Spatial object tracking data
>>>>

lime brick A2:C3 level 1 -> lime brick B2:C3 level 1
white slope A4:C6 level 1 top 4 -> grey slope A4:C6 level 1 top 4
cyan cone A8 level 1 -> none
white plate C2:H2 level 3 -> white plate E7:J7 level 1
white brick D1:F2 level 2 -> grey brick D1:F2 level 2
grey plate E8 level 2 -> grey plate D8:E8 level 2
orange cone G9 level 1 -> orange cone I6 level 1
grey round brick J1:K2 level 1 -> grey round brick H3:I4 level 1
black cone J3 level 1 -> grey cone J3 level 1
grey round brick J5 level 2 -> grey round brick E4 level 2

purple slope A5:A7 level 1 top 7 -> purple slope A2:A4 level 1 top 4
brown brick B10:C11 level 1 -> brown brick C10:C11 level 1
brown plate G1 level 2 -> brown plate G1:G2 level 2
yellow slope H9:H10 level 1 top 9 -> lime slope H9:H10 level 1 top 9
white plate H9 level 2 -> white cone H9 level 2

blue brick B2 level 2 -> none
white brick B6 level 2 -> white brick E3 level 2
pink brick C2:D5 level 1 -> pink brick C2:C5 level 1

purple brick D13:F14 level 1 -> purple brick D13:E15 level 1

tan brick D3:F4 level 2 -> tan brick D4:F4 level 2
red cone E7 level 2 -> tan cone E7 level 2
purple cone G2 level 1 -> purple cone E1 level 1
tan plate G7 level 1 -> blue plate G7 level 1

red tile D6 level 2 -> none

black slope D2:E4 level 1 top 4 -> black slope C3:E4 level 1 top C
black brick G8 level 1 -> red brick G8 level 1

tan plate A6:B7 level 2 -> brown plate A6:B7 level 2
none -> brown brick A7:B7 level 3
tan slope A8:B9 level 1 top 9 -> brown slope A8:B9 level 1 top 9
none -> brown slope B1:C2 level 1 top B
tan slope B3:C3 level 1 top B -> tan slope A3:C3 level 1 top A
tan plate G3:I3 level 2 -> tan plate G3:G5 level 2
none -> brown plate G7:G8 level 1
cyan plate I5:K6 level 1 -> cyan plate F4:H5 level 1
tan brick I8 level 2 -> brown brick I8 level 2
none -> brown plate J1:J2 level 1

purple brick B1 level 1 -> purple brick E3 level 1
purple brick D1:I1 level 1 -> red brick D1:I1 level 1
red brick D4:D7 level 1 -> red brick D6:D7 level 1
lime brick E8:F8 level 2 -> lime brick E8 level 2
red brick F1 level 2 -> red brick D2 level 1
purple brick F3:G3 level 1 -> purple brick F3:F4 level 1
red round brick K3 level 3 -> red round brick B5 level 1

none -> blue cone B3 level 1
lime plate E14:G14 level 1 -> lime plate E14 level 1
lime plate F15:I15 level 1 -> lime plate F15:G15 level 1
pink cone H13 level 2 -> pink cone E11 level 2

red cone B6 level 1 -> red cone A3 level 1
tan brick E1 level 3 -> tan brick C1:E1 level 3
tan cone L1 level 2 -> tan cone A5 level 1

<<<<

• _EXERCISE_: The records above are to be restated word for word, in full.

• _ANSWER AREA_:
lime brick A2:C3 level 1 -> lime brick B2:C3 level 1
white slope A4:C6 level 1 top 4 -> grey slope A4:C6 level 1 top 4
cyan cone A8 level 1 -> none
white plate C2:H2 level 3 -> white plate E7:J7 level 1
white brick D1:F2 level 2 -> grey brick D1:F2 level 2
grey plate E8 level 2 -> grey plate D8:E8 level 2
orange cone G9 level 1 -> orange cone I6 level 1
grey round brick J1:K2 level 1 -> grey round brick H3:I4 level 1
black cone J3 level 1 -> grey cone J3 level 1
grey round brick J5 level 2 -> grey round brick E4 level 2

purple slope A5:A7 level 1 top 7 -> purple slope A2:A4 level 1 top 4
brown brick B10:C11 level 1 -> brown brick C10:C11 level 1
brown plate G1 level 2 -> brown plate G1:G2 level 2
yellow slope H9:H10 level 1 top 9 -> lime slope H9:H10 level 1 top 9
white plate H9 level 2 -> white cone H9 level 2

blue brick B2 level 2 -> none
white brick B6 level 2 -> white brick E3 level 2
pink brick C2:D5 level 1 -> pink brick C2:C5 level 1

purple brick D13:F14 level 1 -> purple brick D13:E15 level 1

tan brick D3:F4 level 2 -> tan brick D4:F4 level 2
red cone E7 level 2 -> tan cone E7 level 2
purple cone G2 level 1 -> purple cone E1 level 1
tan plate G7 level 1 -> blue plate G7 level 1

red tile D6 level 2 -> none

black slope D2:E4 level 1 top 4 -> black slope C3:E4 level 1 top C
black brick G8 level 1 -> red brick G8 level 1

tan plate A6:B7 level 2 -> brown plate A6:B7 level 2
none -> brown brick A7:B7 level 3
tan slope A8:B9 level 1 top 9 -> brown slope A8:B9 level 1 top 9
none -> brown slope B1:C2 level 1 top B
tan slope B3:C3 level 1 top B -> tan slope A3:C3 level 1 top A
tan plate G3:I3 level 2 -> tan plate G3:G5 level 2
none -> brown plate G7:G8 level 1
cyan plate I5:K6 level 1 -> cyan plate F4:H5 level 1
tan brick I8 level 2 -> brown brick I8 level 2
none -> brown plate J1:J2 level 1

purple brick B1 level 1 -> purple brick E3 level 1
purple brick D1:I1 level 1 -> red brick D1:I1 level 1
red brick D4:D7 level 1 -> red brick D6:D7 level 1
lime brick E8:F8 level 2 -> lime brick E8 level 2
red brick F1 level 2 -> red brick D2 level 1
purple brick F3:G3 level 1 -> purple brick F3:F4 level 1
red round brick K3 level 3 -> red round brick B5 level 1

none -> blue cone B3 level 1
lime plate E14:G14 level 1 -> lime plate E14 level 1
lime plate F15:I15 level 1 -> lime plate F15:G15 level 1
pink cone H13 level 2 -> pink cone E11 level 2

red cone B6 level 1 -> red cone A3 level 1
tan brick E1 level 3 -> tan brick C1:E1 level 3
tan cone L1 level 2 -> tan cone A5 level 1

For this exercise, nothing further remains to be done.